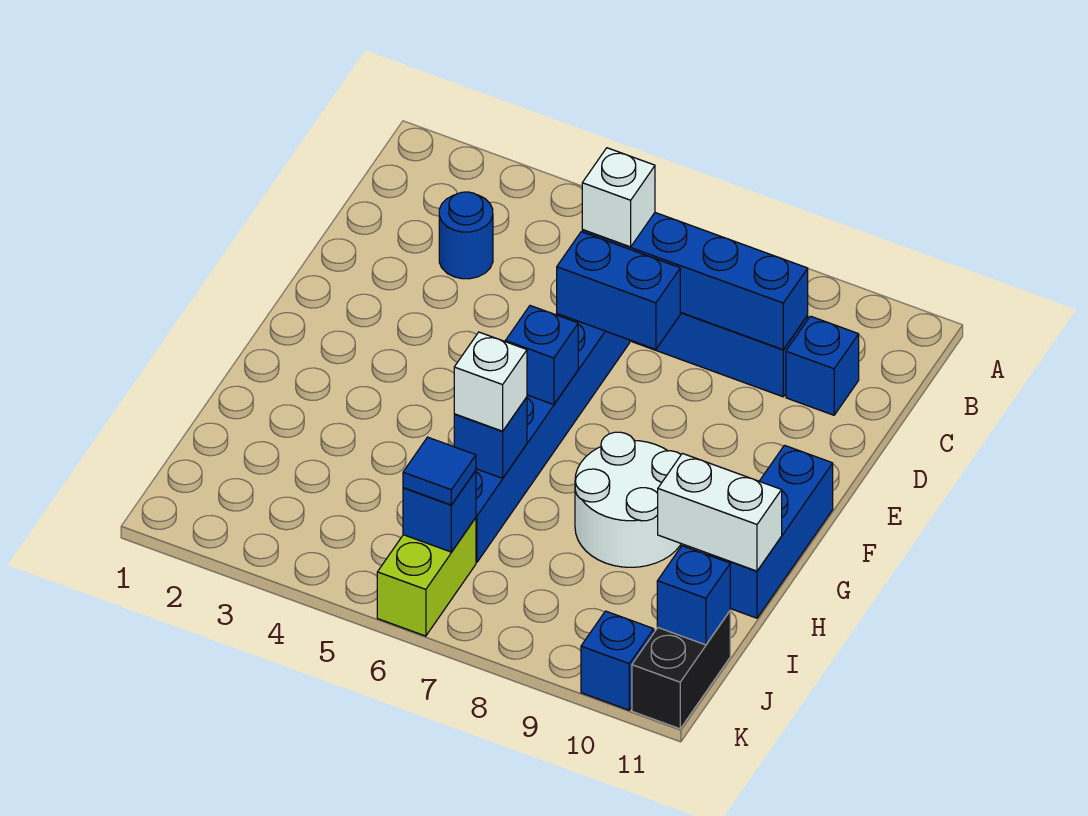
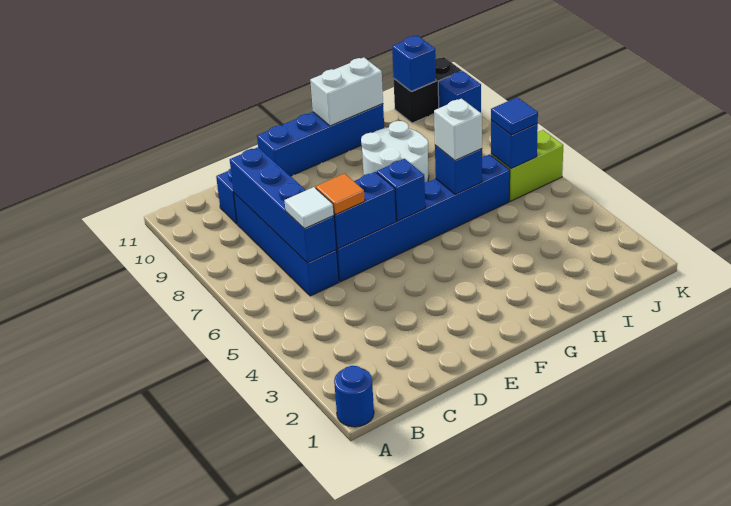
blue 1x1 round brick [439,192,493,279] -> blue 1x1 round brick moved to [334,366,374,427]
white 1x1 brick [582,148,655,247] -> white 1x1 tile [284,187,334,229]
blue 1x2 brick [557,232,680,349] -> blue 1x2 brick turned to [334,172,396,249]
none -> orange 1x1 tile [316,174,365,215]
blue 1x3 brick [709,445,833,618] -> blue 1x4 brick [257,104,384,176]
white 1x2 brick [658,453,782,571] -> white 1x2 brick turned to [310,57,383,126]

Request:
From the listing, extract all text exactly as given and drop any picture.

Reply:
blue 1x1 round brick [439,192,493,279] -> blue 1x1 round brick moved to [334,366,374,427]
white 1x1 brick [582,148,655,247] -> white 1x1 tile [284,187,334,229]
blue 1x2 brick [557,232,680,349] -> blue 1x2 brick turned to [334,172,396,249]
none -> orange 1x1 tile [316,174,365,215]
blue 1x3 brick [709,445,833,618] -> blue 1x4 brick [257,104,384,176]
white 1x2 brick [658,453,782,571] -> white 1x2 brick turned to [310,57,383,126]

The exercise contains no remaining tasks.